**WHAT THE TASK ASKS**
Locate the line that contains "camera: 120 degrees right, 10 degrees down", then copy it and all later lines of the data below exactly, through the last one.

**MATERIAL FOR THIS EXERCISE**
........

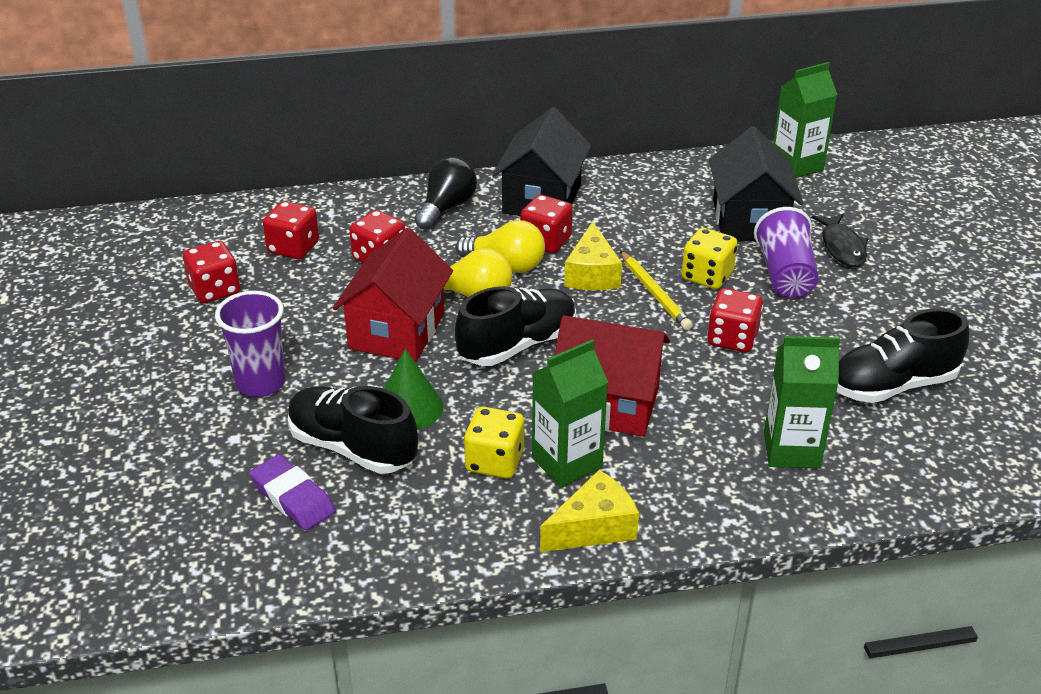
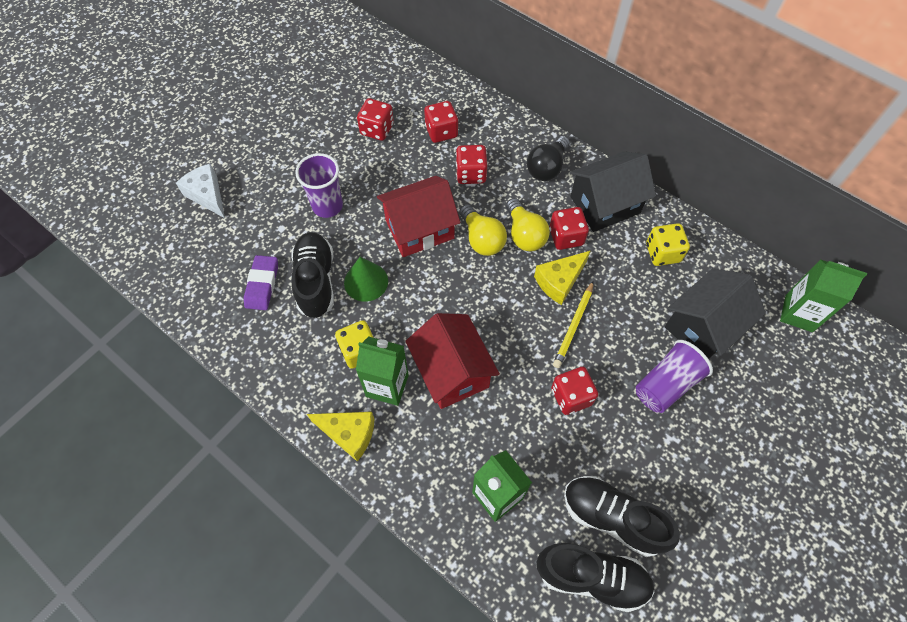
camera: 50 degrees right, 25 degrees up
(82, 479) = (207, 195): none -> white cheese
(446, 208) = (547, 168): black light bulb -> black light bulb turned 135 degrees clockwise
(517, 345) = (460, 292): black shoe -> black shoe (592, 577)
(707, 276) = (619, 342): yellow dice -> yellow dice (662, 253)
(842, 247) = (732, 399): black fish -> none

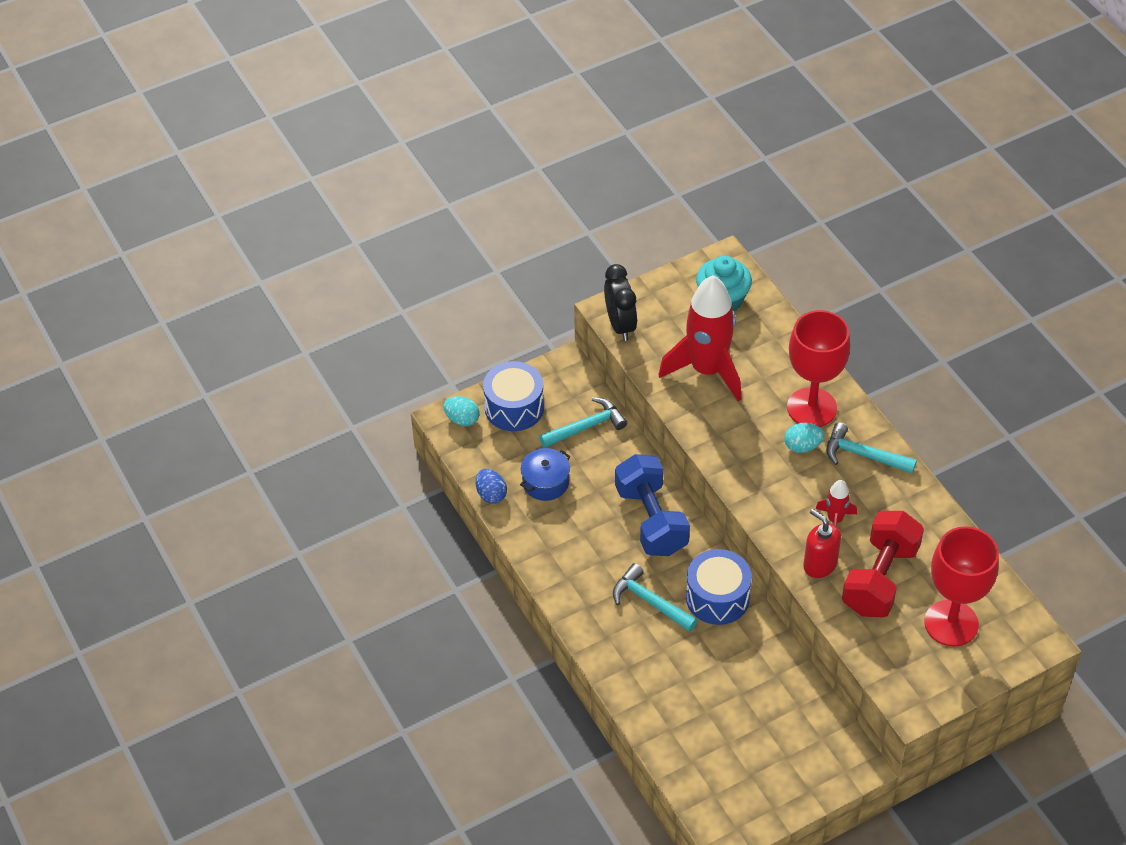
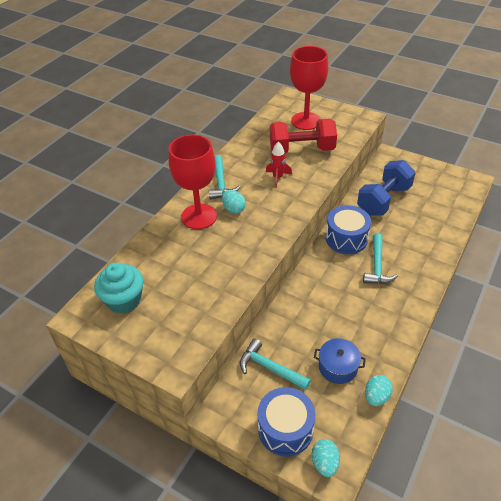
camera: 120 degrees left, 5 degrees down
(491, 494) = (376, 396): blue egg -> turquoise egg
(620, 325) = (187, 352): black clock -> none
(651, 520) = (319, 292): blue dumbbell -> blue dumbbell (384, 200)
(707, 370) = (200, 279): red rocket -> none
(819, 565) = (313, 172): red soap dispenser -> none

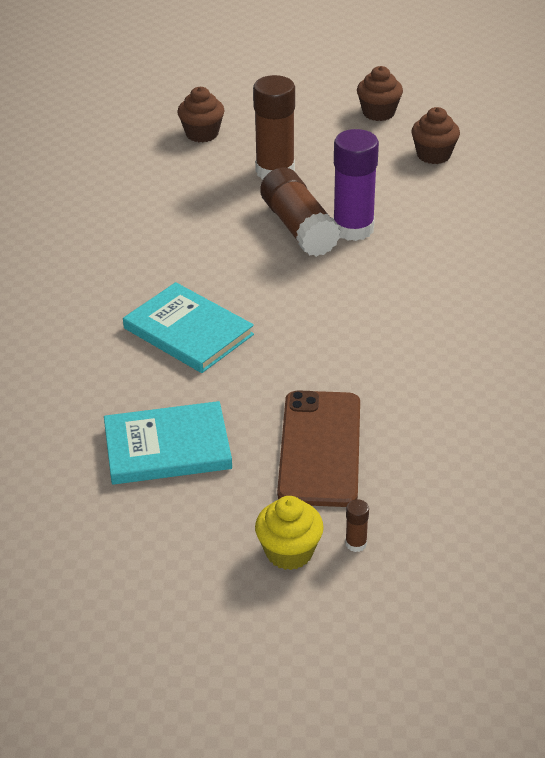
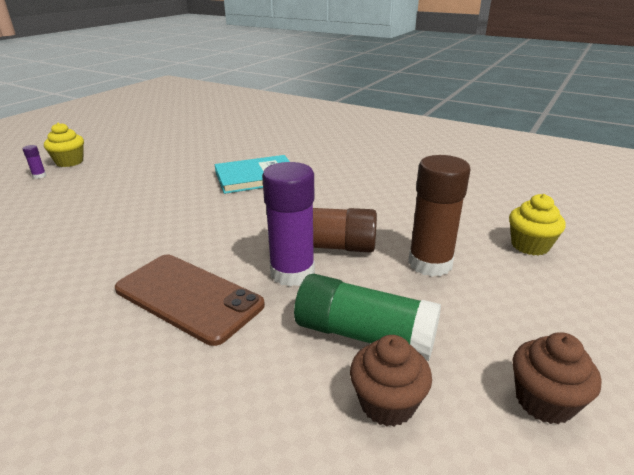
camera: 120 degrees right, 10 degrees down
(167, 447) = (178, 154): turquoise book -> none
(202, 133) = (530, 245): brown cupcake -> yellow cupcake
(320, 448) = (106, 185): brown phone -> brown phone (188, 297)
(356, 543) = (39, 176): brown glue stick -> purple glue stick
(388, 176) = (364, 335): none -> green glue stick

........

**ANSWER TO THIS TASK**
camera: 120 degrees right, 10 degrees down
(167, 447) = (178, 154): turquoise book -> none
(202, 133) = (530, 245): brown cupcake -> yellow cupcake
(320, 448) = (106, 185): brown phone -> brown phone (188, 297)
(356, 543) = (39, 176): brown glue stick -> purple glue stick
(388, 176) = (364, 335): none -> green glue stick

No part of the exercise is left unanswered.